Version difference data:
------------------------------

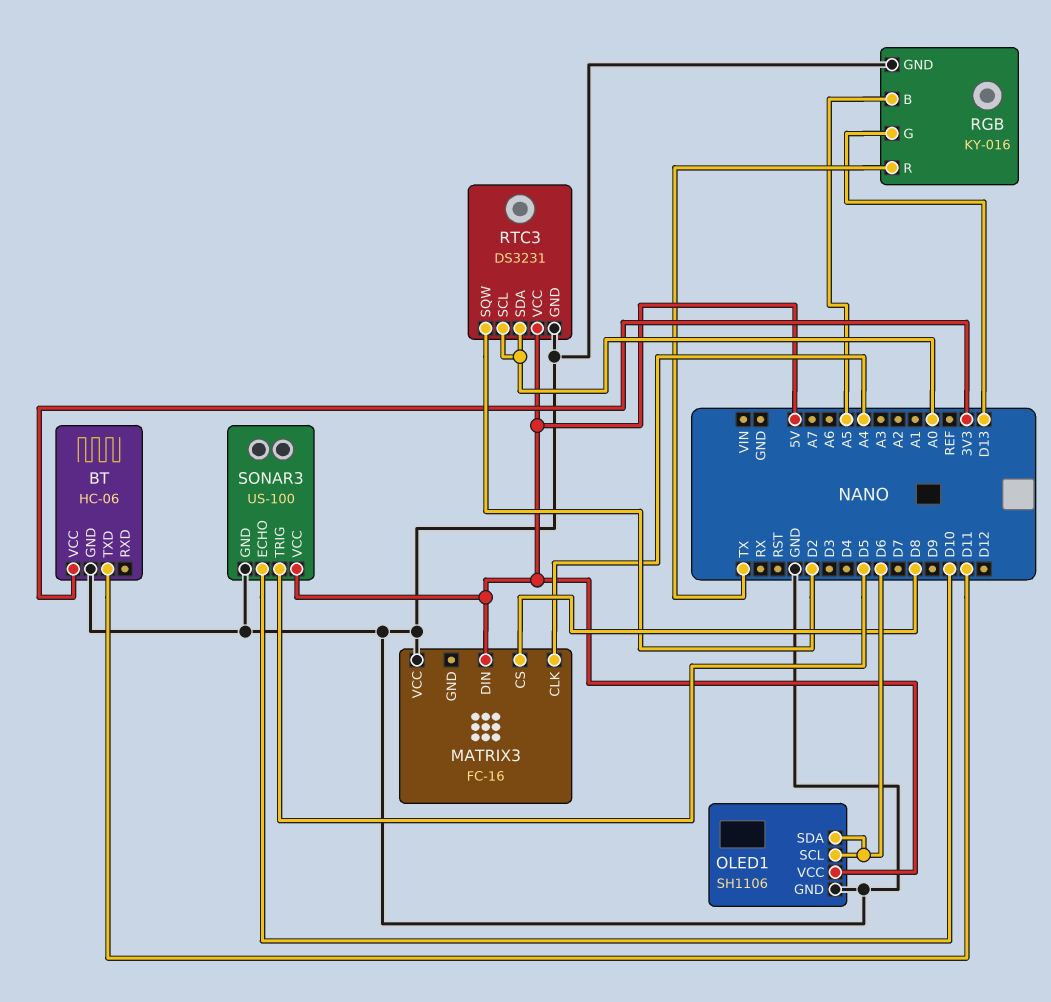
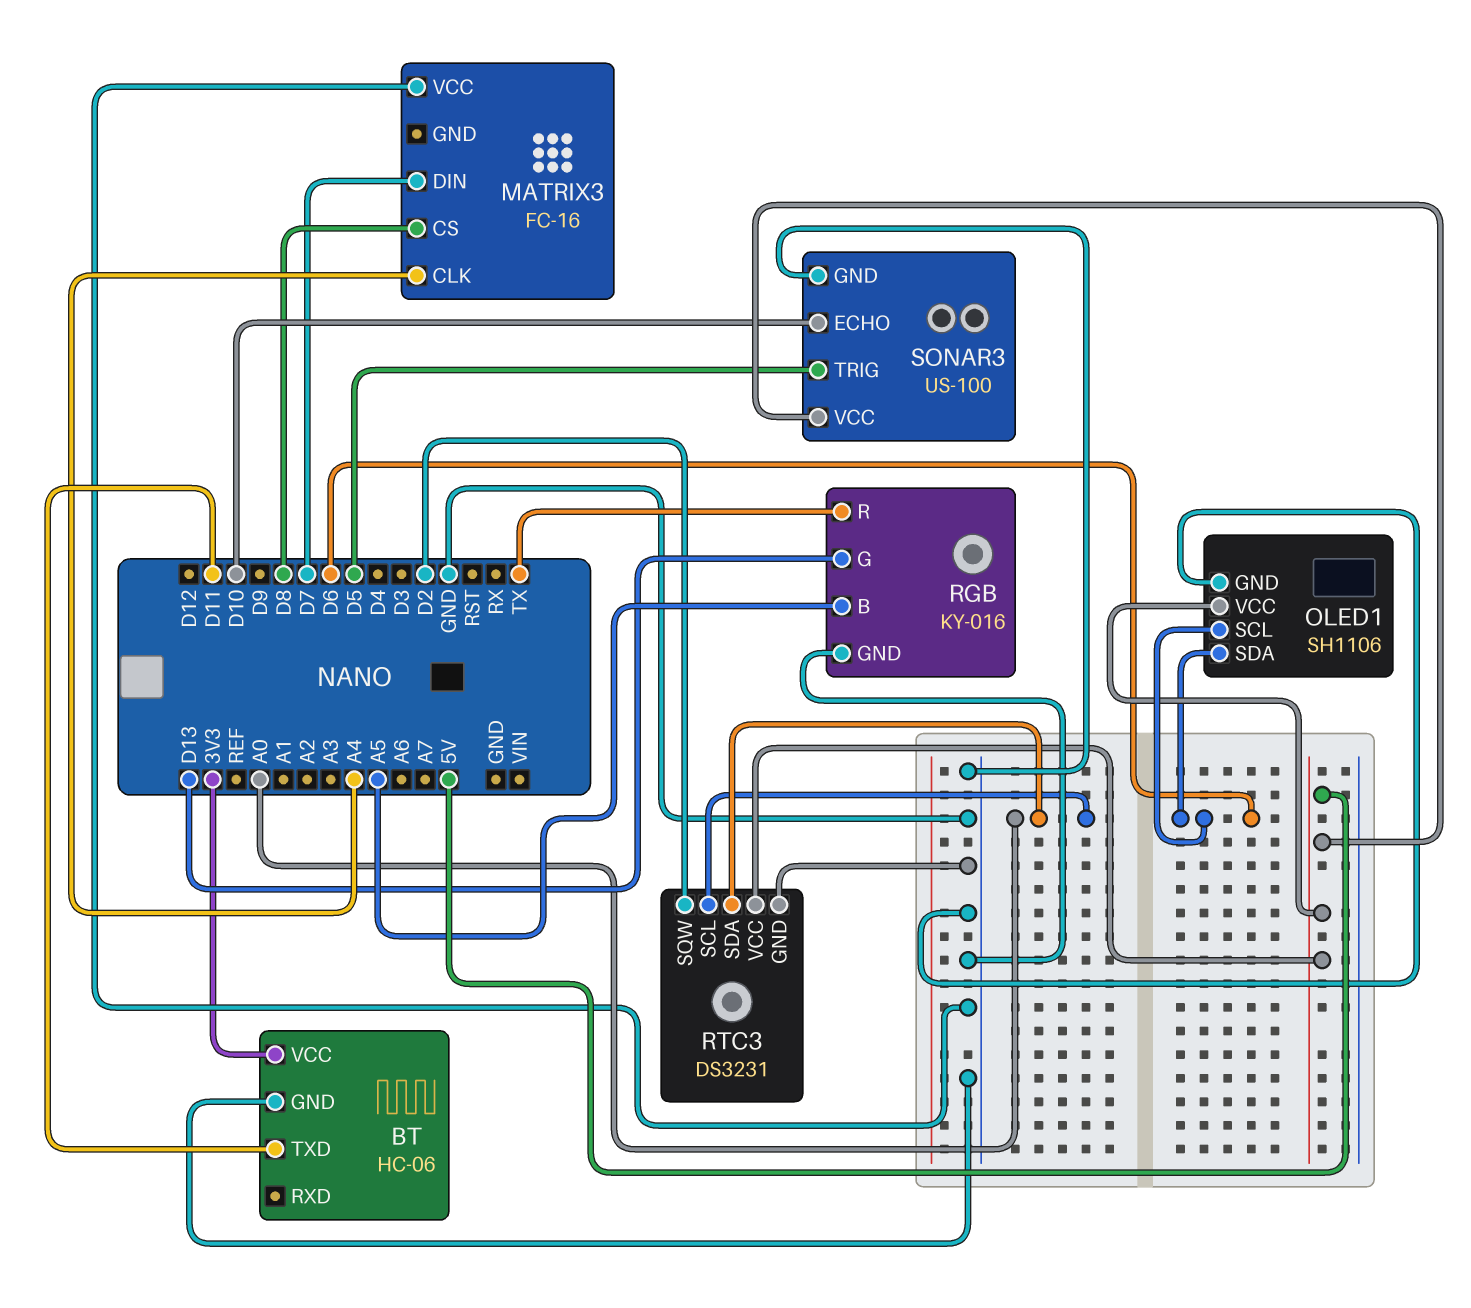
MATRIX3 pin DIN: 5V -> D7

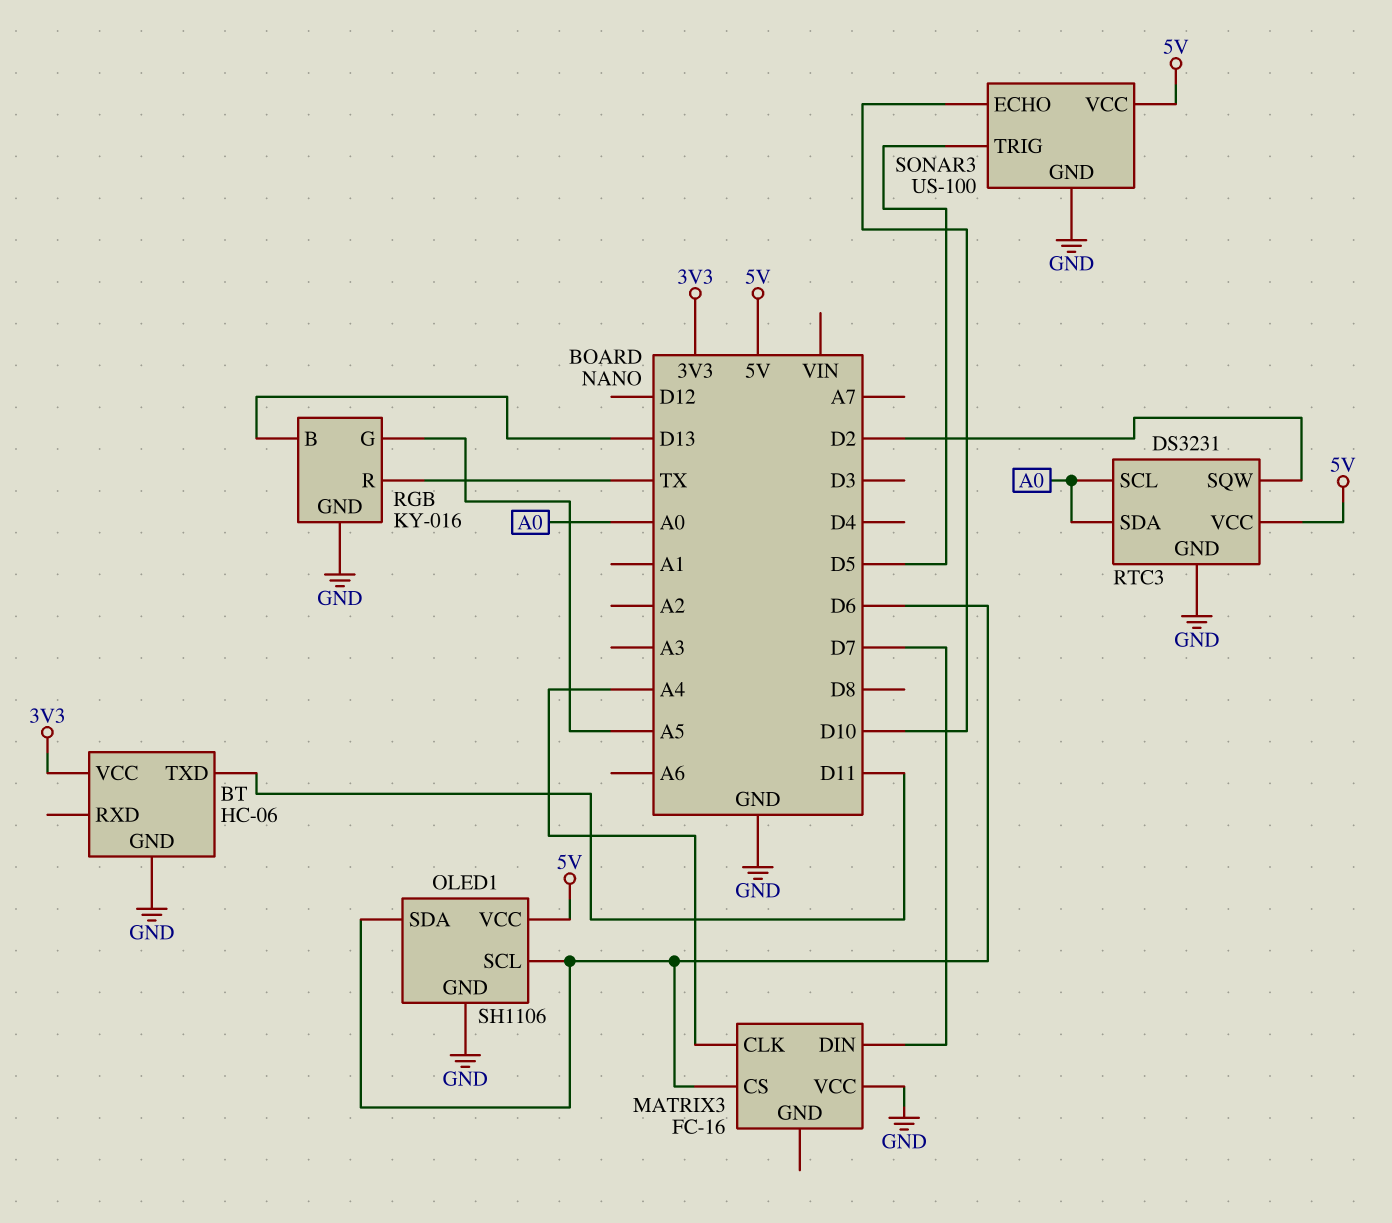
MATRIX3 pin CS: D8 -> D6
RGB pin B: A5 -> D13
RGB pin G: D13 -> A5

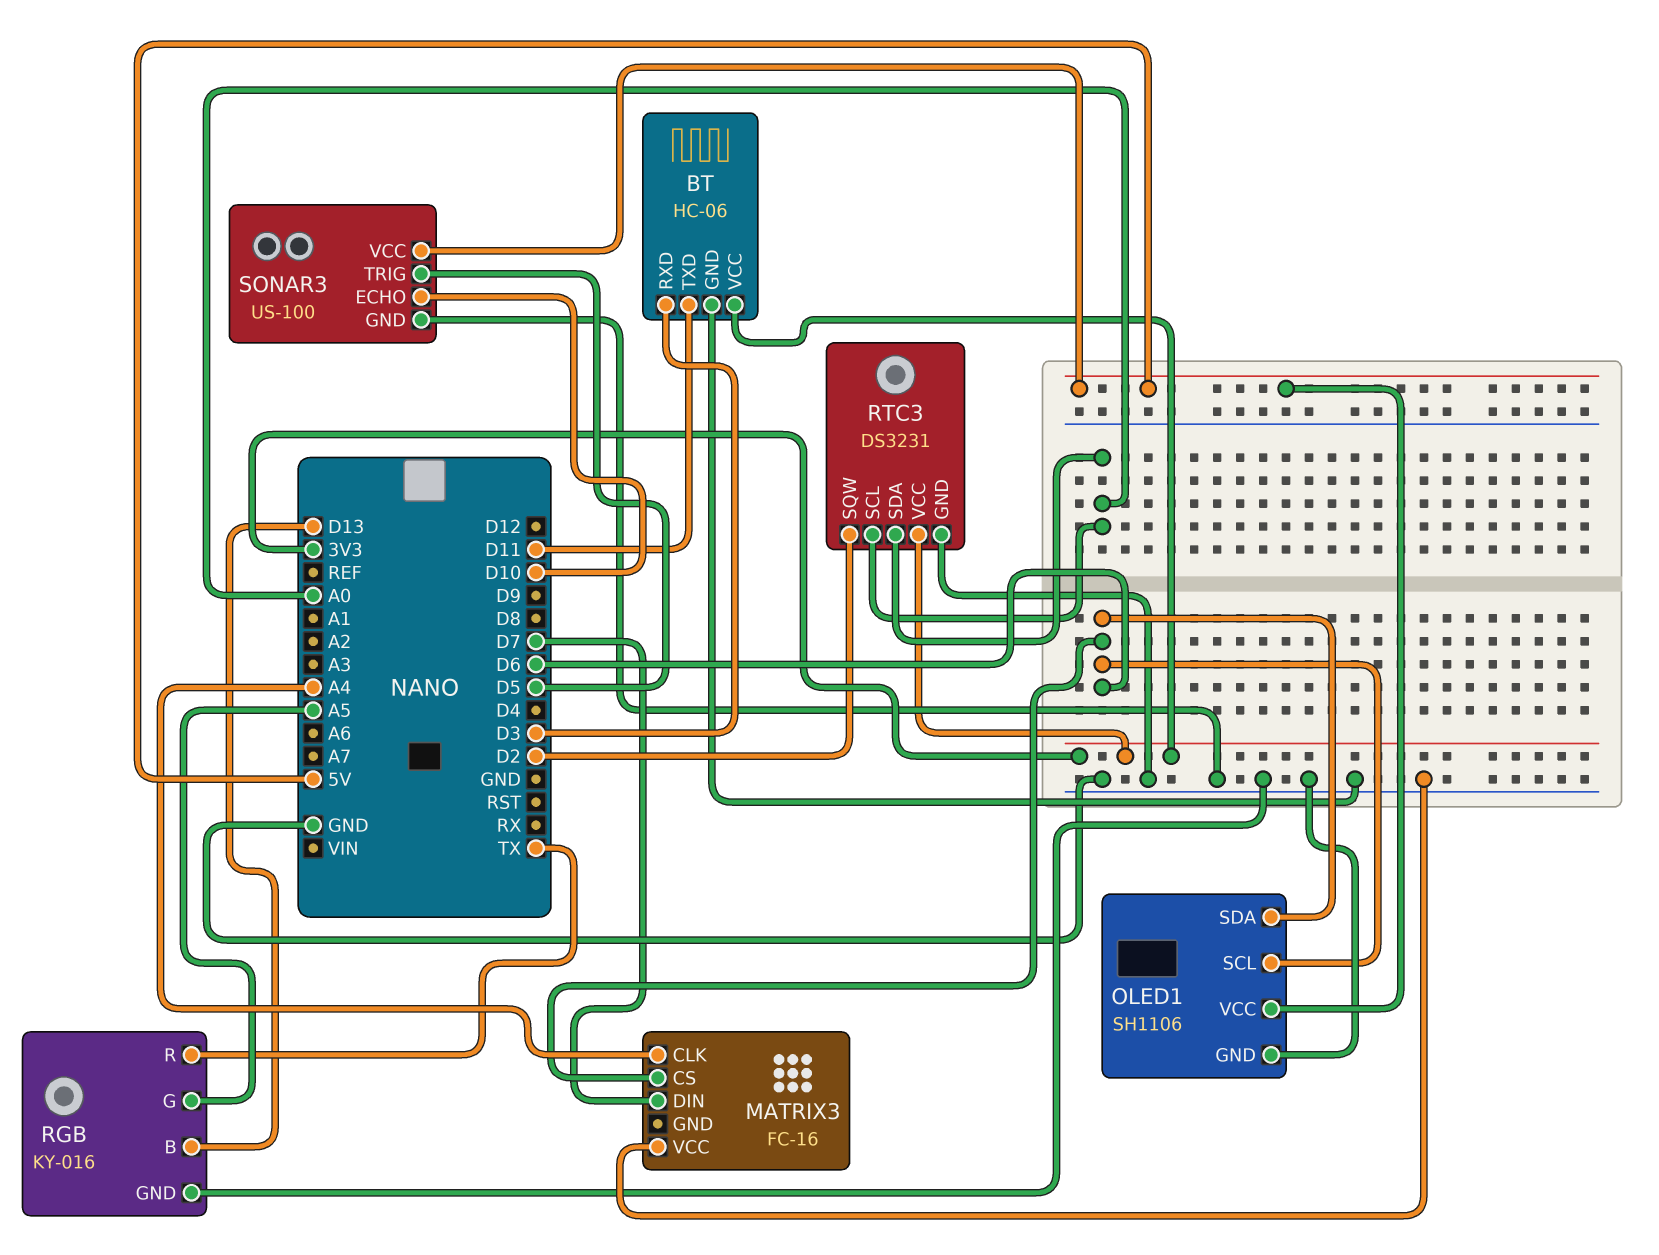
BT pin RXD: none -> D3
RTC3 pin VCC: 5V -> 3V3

------------------------------

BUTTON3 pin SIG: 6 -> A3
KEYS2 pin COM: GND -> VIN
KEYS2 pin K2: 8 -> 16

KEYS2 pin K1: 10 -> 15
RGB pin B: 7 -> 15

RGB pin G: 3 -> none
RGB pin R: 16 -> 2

------------------------------

◆ Work instructions
From the records above, transcribe only the stretch from the line with "MATRIX3 pin CS: D8 -> D6" through the line with "RTC3 pin VCC: 5V -> 3V3", keeping both ends. Omit pictures.

◆ Reply
MATRIX3 pin CS: D8 -> D6
RGB pin B: A5 -> D13
RGB pin G: D13 -> A5

BT pin RXD: none -> D3
RTC3 pin VCC: 5V -> 3V3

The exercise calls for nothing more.